### Required action
Output nothing but the lines from the one holding "brown square: (83, 79) -> (78, 71), turned 36" to the end of the listing. Reproduce them exactly, without the pictures.

☆ ☆ ☆

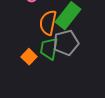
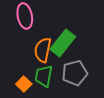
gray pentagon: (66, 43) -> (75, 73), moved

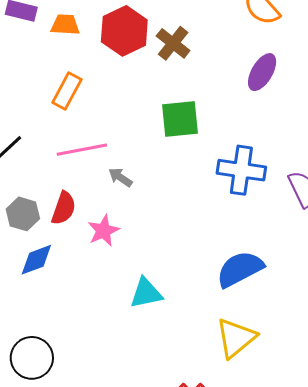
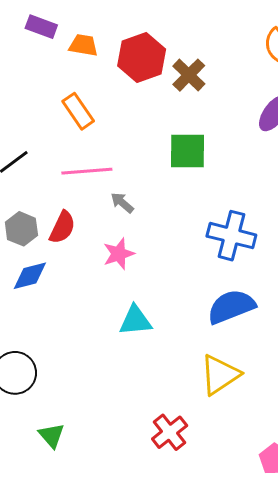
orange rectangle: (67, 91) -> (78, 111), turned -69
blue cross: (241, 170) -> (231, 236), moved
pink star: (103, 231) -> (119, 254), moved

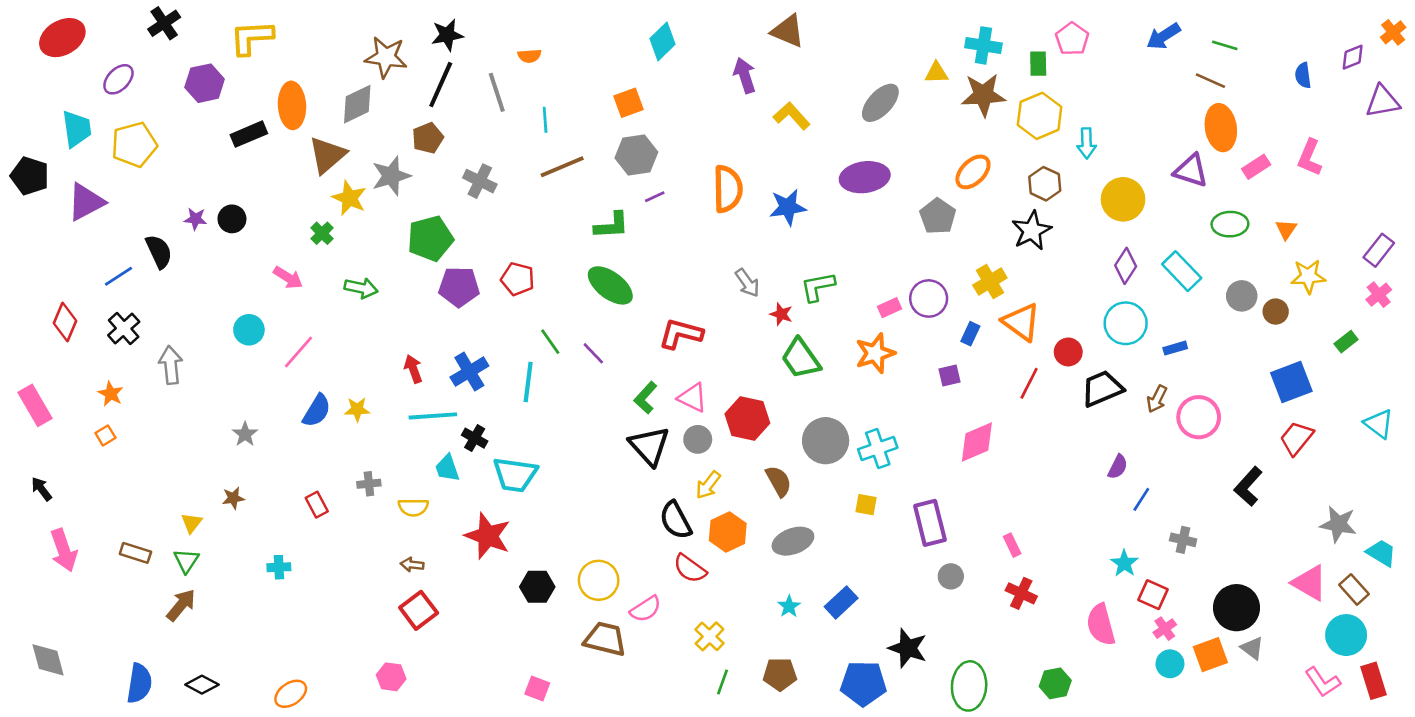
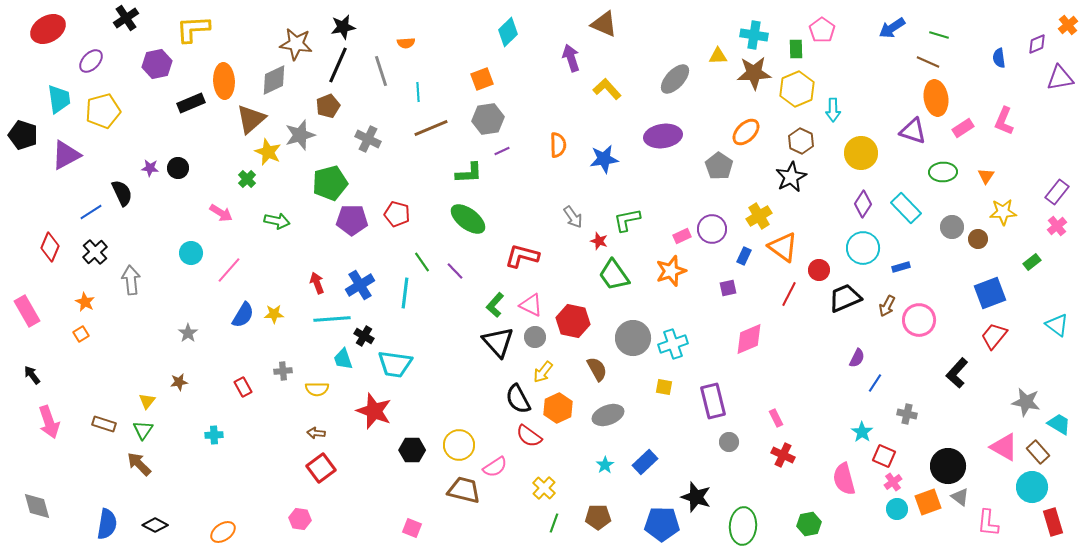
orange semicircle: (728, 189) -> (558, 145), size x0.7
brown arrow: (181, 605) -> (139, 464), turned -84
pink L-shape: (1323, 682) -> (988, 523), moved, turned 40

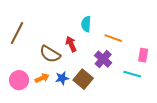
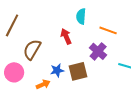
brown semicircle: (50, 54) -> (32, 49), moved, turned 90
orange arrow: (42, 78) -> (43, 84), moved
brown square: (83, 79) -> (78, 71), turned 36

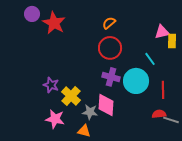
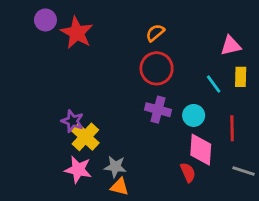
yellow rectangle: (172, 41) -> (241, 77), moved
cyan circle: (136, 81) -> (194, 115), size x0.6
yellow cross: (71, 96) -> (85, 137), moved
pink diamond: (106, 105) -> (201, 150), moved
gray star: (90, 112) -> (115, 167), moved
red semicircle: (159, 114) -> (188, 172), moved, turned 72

☆ ☆ ☆

### Output of the exercise
brown square: (83, 79) -> (78, 71), turned 36

yellow rectangle: (172, 41) -> (241, 77), moved
cyan circle: (136, 81) -> (194, 115), size x0.6
yellow cross: (71, 96) -> (85, 137), moved
pink diamond: (106, 105) -> (201, 150), moved
gray star: (90, 112) -> (115, 167), moved
red semicircle: (159, 114) -> (188, 172), moved, turned 72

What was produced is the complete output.